**Task item**: When you reach the line that contains "red round brick" in the data below, copy it and every line after it exactly, adding nothing.

**Records provided**:
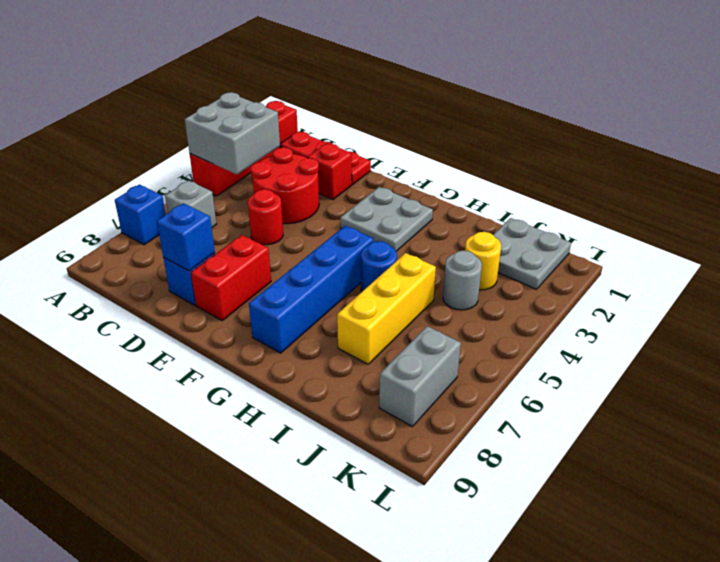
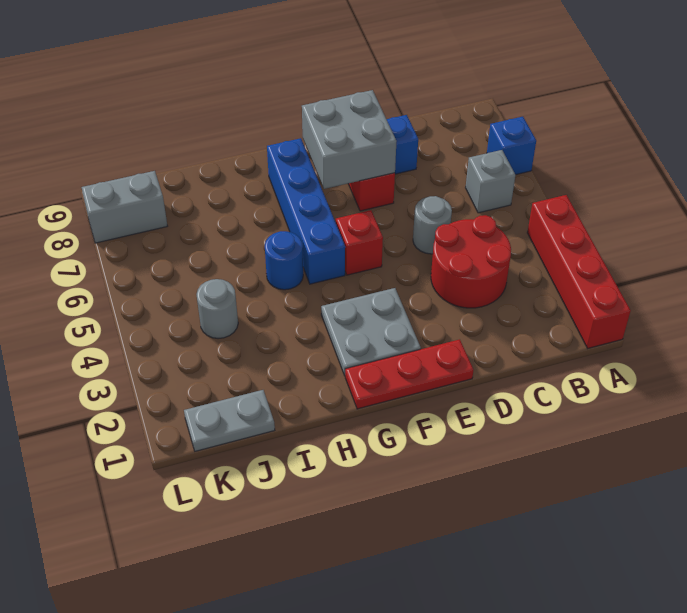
grey brick A3:B4 level 2 -> grey brick E7:F8 level 2
red plate B1:D1 level 1 -> red plate E1:G1 level 1
red brick D2 level 1 -> red brick F5 level 1
red round brick D5 level 1 -> grey round brick D5 level 1
blue brick D8 level 2 -> none
yellow brick I5:I7 level 1 -> none
grey plate J1:K2 level 1 -> grey plate J1:K1 level 1
yellow round brick J3 level 1 -> none
grey brick K7:K8 level 1 -> grey brick K8:L8 level 1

**Written reply**:
red round brick D5 level 1 -> grey round brick D5 level 1
blue brick D8 level 2 -> none
yellow brick I5:I7 level 1 -> none
grey plate J1:K2 level 1 -> grey plate J1:K1 level 1
yellow round brick J3 level 1 -> none
grey brick K7:K8 level 1 -> grey brick K8:L8 level 1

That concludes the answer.